[Stored records]
※
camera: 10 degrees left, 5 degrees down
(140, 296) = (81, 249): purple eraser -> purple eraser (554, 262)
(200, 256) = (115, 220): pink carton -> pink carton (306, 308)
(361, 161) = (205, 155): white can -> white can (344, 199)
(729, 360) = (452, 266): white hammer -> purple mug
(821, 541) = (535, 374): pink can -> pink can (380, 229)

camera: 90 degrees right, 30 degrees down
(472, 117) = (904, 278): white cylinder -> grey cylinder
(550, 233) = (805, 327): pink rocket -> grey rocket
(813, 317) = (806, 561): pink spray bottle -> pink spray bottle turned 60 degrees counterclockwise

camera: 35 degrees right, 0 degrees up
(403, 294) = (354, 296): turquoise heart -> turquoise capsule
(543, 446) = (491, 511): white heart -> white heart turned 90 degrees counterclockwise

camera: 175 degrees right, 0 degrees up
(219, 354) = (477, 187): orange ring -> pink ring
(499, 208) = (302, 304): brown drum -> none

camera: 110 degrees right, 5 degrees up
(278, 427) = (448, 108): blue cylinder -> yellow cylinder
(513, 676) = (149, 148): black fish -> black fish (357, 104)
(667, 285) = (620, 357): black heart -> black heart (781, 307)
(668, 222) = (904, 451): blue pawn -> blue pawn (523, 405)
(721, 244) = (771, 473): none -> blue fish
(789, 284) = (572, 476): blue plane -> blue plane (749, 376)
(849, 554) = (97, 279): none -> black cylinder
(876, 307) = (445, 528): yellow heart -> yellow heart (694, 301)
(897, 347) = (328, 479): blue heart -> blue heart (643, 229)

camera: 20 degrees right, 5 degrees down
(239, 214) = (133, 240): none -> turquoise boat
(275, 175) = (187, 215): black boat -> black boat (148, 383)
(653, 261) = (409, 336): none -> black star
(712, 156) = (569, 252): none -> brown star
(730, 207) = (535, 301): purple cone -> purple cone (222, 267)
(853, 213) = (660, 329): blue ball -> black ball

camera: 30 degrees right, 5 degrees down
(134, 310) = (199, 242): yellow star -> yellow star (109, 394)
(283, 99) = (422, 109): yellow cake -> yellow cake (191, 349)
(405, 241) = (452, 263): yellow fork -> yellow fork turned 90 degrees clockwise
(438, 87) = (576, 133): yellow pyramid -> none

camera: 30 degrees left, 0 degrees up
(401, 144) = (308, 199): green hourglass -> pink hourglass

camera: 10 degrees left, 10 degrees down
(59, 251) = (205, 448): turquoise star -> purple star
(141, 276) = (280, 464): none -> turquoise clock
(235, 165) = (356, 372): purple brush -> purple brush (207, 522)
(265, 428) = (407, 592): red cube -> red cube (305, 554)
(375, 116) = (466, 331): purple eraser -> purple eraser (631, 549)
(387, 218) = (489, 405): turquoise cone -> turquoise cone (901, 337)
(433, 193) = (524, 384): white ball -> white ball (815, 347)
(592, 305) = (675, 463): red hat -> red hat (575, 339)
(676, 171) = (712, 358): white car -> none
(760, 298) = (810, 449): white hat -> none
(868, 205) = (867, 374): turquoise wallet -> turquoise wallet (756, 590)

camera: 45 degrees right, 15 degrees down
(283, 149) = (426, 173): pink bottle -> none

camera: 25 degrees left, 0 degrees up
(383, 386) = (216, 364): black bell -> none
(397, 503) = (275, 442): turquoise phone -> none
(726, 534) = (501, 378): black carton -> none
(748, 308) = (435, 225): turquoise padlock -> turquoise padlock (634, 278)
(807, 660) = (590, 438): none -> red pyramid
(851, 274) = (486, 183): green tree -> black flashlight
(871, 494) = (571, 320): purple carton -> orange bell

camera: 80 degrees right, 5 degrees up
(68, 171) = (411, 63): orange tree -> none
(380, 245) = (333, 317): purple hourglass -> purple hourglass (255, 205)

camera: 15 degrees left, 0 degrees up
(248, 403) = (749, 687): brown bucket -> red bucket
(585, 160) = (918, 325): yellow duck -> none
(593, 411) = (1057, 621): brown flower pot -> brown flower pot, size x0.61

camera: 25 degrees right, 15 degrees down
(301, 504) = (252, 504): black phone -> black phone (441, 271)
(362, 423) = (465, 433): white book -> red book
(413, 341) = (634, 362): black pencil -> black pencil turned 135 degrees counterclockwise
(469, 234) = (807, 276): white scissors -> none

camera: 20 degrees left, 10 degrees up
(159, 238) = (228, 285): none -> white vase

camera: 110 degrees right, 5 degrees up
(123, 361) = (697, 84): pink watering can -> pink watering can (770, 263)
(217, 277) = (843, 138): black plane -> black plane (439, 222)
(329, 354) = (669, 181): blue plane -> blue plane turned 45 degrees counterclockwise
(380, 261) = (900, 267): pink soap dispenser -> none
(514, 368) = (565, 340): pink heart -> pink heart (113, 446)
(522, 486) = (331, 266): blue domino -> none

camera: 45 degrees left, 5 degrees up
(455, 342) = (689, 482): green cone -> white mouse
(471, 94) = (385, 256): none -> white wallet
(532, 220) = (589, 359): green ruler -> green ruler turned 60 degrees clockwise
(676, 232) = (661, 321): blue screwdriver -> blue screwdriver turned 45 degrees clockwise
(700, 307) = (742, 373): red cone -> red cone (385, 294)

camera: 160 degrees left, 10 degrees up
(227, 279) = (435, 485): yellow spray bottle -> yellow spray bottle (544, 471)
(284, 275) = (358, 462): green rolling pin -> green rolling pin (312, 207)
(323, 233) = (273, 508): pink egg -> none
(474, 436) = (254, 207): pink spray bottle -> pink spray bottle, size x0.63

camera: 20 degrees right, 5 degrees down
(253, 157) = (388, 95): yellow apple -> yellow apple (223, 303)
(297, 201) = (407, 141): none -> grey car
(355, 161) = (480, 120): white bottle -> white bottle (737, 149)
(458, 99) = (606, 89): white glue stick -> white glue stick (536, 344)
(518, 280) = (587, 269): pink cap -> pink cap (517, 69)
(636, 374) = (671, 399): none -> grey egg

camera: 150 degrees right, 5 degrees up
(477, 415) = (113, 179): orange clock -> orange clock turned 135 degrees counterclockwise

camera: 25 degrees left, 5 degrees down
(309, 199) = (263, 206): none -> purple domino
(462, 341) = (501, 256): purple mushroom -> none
※
**EXERCISE REQUIREMENTS**
From the records above, copy every line that holds the word "black".

**RESULT FOR THIS TASK**
(513, 676) = (149, 148): black fish -> black fish (357, 104)
(667, 285) = (620, 357): black heart -> black heart (781, 307)
(849, 554) = (97, 279): none -> black cylinder
(275, 175) = (187, 215): black boat -> black boat (148, 383)
(653, 261) = (409, 336): none -> black star
(853, 213) = (660, 329): blue ball -> black ball
(383, 386) = (216, 364): black bell -> none
(726, 534) = (501, 378): black carton -> none
(851, 274) = (486, 183): green tree -> black flashlight
(301, 504) = (252, 504): black phone -> black phone (441, 271)
(413, 341) = (634, 362): black pencil -> black pencil turned 135 degrees counterclockwise
(217, 277) = (843, 138): black plane -> black plane (439, 222)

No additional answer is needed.